▸ Exercise directions: Each line in these records that contains "DRIVER" counts once. Give the number only.

BEGIN Entries shown

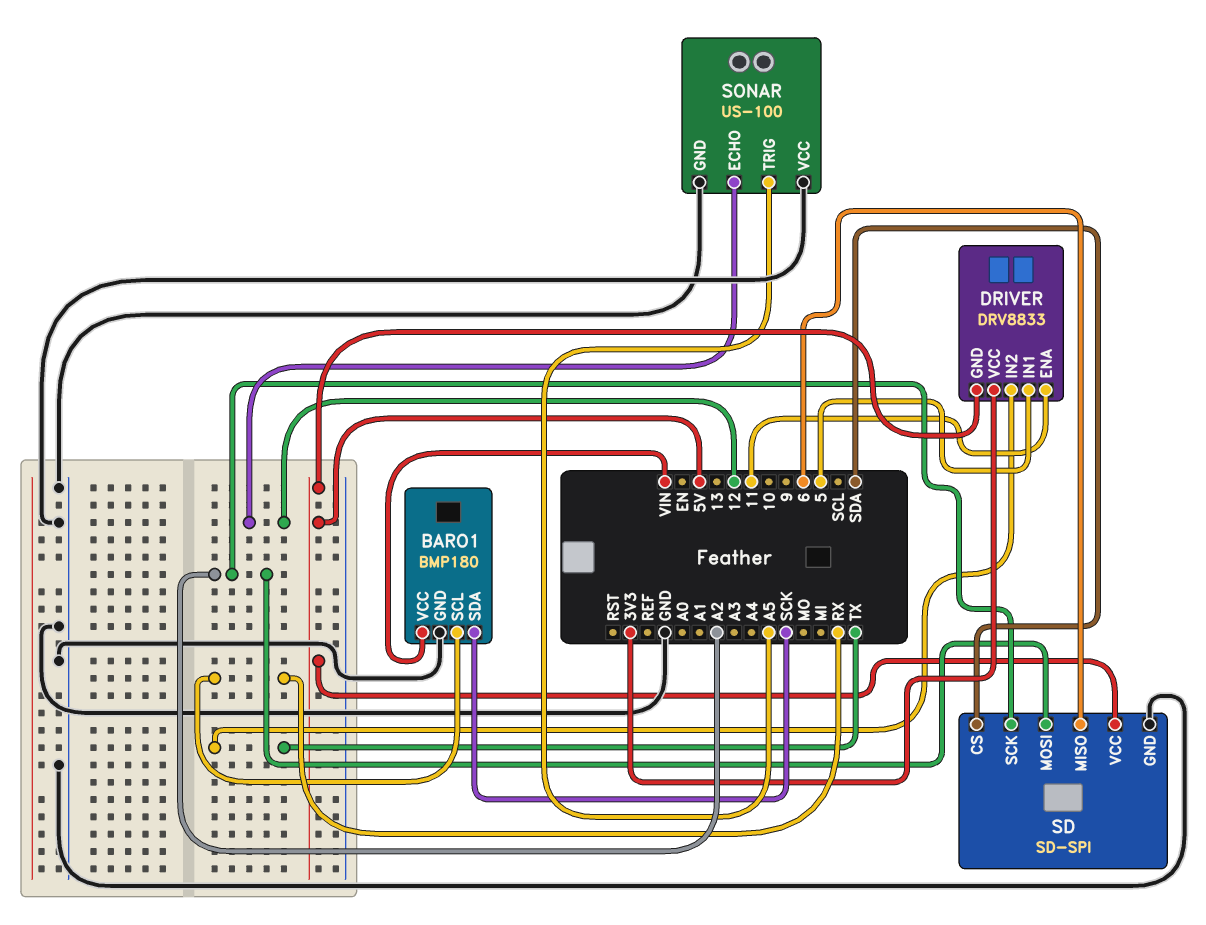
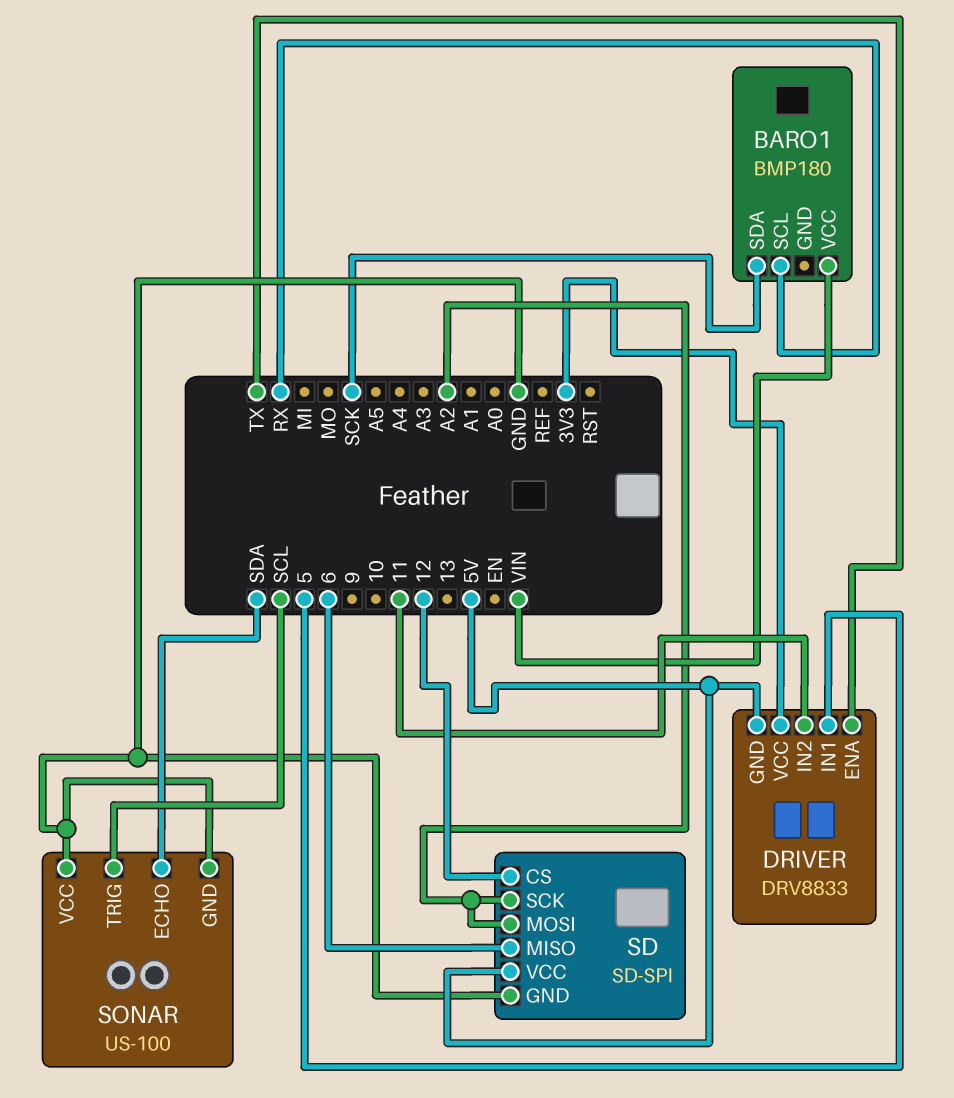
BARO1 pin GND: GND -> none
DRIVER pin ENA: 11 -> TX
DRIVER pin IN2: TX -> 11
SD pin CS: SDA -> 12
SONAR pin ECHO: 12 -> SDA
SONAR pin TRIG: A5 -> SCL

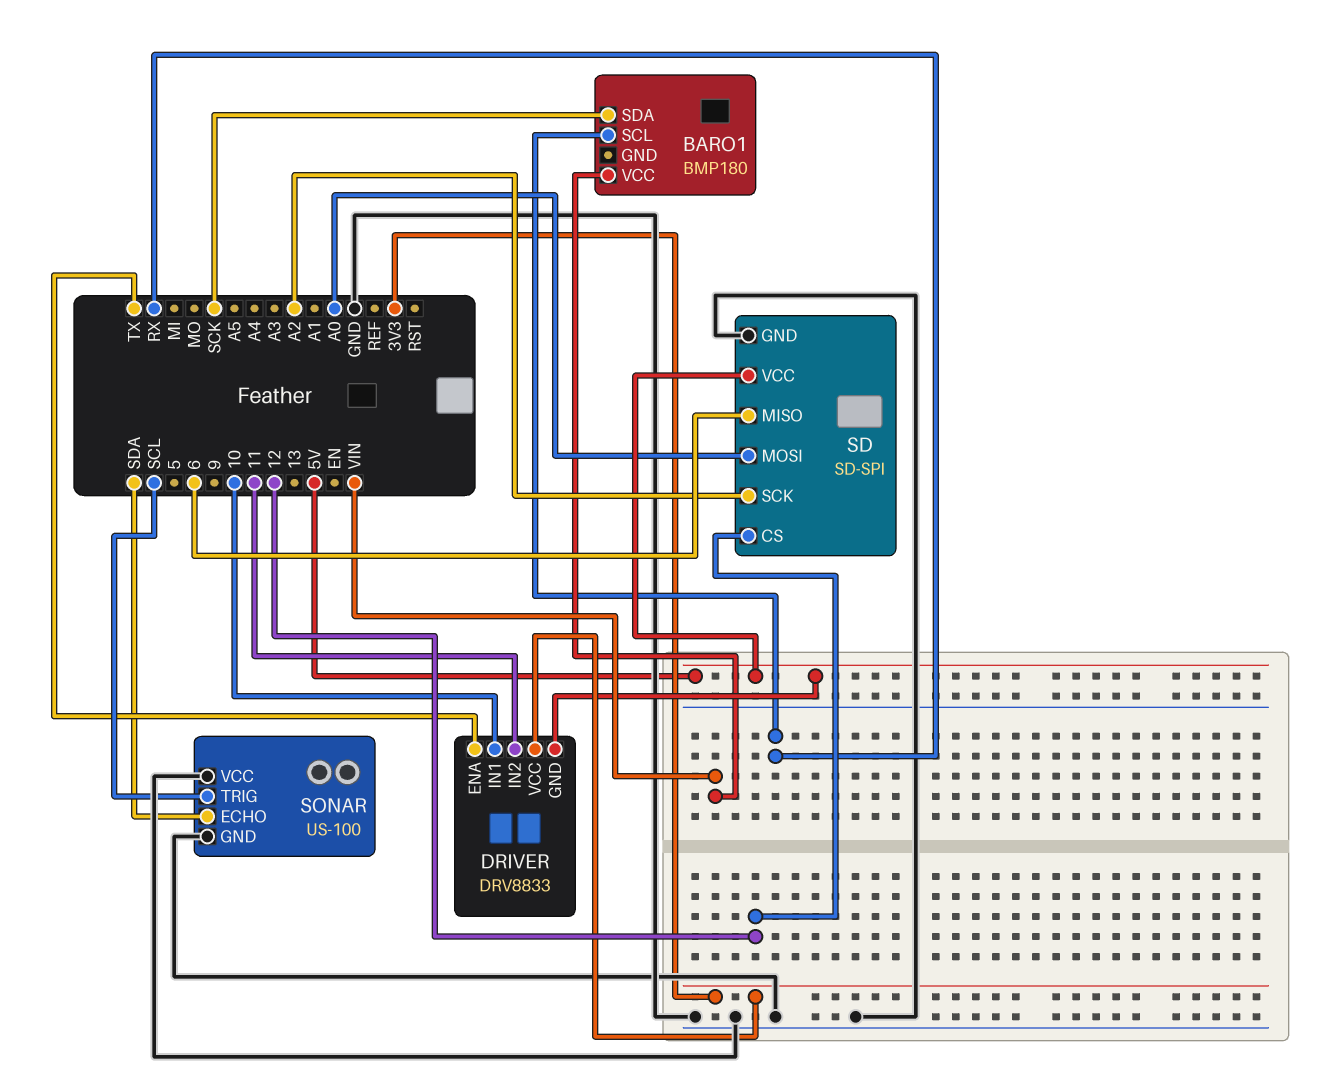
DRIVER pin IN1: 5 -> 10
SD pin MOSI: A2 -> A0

END Entries shown

▸ Result of this exercise: 3